> _Instruction_: How many lines in the entries below contain the string "kern"? Case counts; reply with the number alone.

> _Material for this task_:
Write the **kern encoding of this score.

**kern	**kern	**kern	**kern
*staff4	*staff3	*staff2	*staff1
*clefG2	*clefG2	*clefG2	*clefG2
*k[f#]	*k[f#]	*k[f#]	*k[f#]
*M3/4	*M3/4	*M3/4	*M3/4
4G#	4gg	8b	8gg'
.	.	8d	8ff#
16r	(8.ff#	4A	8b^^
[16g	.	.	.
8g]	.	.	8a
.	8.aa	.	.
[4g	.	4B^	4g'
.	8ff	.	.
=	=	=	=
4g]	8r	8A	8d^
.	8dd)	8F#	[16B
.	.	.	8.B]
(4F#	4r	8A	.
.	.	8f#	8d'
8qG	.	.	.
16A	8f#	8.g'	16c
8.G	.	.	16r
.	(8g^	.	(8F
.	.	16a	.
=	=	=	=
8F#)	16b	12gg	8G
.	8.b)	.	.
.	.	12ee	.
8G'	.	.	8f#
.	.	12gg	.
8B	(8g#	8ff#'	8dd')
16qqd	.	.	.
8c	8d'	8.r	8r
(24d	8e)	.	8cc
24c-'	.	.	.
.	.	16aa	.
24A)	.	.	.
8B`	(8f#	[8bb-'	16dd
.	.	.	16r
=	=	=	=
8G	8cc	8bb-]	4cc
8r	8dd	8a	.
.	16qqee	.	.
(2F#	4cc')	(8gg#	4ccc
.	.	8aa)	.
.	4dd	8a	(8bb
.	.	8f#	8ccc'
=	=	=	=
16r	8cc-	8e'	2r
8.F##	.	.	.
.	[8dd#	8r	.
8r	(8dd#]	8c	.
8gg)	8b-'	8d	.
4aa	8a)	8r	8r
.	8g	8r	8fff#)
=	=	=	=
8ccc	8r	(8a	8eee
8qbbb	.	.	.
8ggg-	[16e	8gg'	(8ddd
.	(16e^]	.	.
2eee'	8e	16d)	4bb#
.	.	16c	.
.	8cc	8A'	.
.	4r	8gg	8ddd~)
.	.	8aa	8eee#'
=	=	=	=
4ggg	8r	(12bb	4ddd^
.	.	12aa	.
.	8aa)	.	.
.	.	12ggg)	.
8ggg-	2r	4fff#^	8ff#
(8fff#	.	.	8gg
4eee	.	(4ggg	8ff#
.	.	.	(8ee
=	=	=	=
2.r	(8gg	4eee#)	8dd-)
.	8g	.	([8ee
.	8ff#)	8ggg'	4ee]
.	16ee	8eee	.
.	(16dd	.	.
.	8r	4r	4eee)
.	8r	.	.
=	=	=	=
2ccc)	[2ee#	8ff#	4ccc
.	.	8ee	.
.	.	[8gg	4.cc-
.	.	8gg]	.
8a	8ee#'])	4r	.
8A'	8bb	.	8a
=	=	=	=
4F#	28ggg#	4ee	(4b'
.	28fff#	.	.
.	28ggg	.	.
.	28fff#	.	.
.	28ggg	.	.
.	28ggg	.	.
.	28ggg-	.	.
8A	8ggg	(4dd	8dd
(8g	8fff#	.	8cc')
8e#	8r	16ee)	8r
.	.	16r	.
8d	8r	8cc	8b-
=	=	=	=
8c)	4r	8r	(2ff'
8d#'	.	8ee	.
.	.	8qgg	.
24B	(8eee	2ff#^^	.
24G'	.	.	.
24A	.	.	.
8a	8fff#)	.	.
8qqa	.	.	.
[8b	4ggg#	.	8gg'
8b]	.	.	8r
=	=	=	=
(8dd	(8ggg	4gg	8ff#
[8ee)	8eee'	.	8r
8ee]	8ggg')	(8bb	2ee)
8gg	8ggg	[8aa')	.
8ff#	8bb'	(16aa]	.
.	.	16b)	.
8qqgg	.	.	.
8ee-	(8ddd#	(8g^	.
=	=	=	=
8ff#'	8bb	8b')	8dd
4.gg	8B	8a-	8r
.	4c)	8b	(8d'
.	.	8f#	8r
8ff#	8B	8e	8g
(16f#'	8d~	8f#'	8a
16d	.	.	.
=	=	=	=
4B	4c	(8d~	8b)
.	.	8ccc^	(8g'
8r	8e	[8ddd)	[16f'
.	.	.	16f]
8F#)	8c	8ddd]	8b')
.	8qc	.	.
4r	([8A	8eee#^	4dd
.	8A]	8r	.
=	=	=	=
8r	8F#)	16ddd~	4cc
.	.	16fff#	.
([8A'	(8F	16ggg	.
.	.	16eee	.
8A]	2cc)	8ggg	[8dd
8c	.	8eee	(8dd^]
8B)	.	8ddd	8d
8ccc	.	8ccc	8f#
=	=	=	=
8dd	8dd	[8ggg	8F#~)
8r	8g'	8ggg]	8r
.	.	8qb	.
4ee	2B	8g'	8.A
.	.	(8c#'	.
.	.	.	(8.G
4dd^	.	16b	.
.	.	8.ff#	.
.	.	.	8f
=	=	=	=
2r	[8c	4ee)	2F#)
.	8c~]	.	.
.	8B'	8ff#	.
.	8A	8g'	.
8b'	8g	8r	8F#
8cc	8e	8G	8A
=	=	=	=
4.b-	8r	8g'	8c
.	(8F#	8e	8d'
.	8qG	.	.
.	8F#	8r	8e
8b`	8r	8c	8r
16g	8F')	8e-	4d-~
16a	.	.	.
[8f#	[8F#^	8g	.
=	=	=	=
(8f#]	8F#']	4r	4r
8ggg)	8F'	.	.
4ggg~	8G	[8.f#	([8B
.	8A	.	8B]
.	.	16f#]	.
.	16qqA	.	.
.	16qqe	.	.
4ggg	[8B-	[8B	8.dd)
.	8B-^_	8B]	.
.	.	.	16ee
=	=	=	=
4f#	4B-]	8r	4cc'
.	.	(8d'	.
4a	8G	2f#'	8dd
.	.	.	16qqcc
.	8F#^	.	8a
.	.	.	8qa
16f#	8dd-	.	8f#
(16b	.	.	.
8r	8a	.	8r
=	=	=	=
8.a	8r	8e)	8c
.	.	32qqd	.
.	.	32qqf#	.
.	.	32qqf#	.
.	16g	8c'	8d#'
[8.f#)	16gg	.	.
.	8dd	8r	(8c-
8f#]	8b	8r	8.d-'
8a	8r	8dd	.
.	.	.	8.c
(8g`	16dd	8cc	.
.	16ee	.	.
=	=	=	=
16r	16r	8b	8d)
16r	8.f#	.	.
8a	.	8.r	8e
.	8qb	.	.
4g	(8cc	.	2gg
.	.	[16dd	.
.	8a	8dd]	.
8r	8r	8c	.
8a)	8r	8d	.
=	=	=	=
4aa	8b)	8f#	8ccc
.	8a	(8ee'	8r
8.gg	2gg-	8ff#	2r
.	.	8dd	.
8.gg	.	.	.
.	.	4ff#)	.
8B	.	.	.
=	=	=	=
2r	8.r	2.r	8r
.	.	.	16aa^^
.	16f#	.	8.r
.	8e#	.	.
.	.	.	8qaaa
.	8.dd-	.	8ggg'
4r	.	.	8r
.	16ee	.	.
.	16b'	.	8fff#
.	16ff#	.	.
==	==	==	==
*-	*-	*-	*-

> _Exercise answer_: 2